>>>>>

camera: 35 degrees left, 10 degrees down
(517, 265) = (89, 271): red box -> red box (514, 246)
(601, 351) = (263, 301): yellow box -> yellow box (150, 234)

<<<<<
>>>>>

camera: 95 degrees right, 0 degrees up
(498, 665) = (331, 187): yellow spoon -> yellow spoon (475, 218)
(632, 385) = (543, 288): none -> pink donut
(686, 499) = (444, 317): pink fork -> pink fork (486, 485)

<<<<<
>>>>>

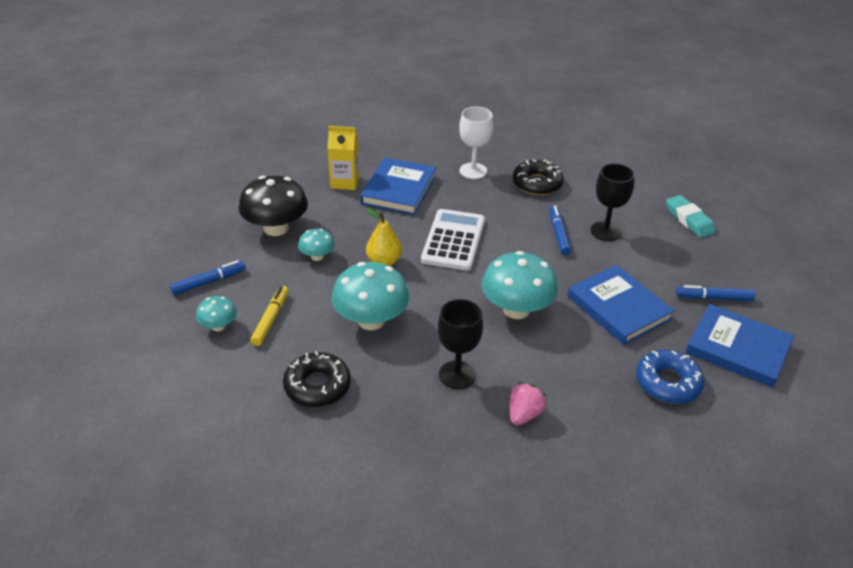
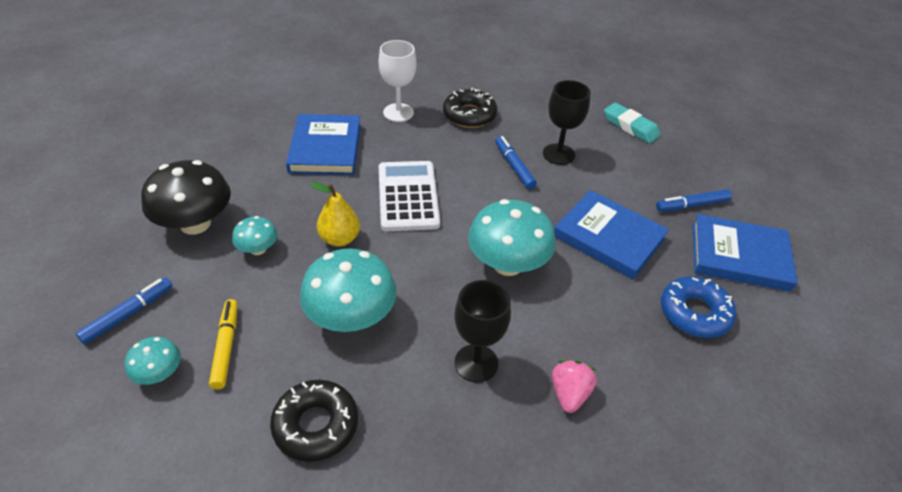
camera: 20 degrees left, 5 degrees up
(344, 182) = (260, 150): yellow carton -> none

<<<<<

## [AIM OF THE TASK]
Once you find the line with "camera: 35 degrees left, 10 degrees down" in the entries above, output it and each line after it up to and including the line with "(601, 351) = (263, 301): yellow", and nothing else.

## [TASK OUTPUT]
camera: 35 degrees left, 10 degrees down
(517, 265) = (89, 271): red box -> red box (514, 246)
(601, 351) = (263, 301): yellow box -> yellow box (150, 234)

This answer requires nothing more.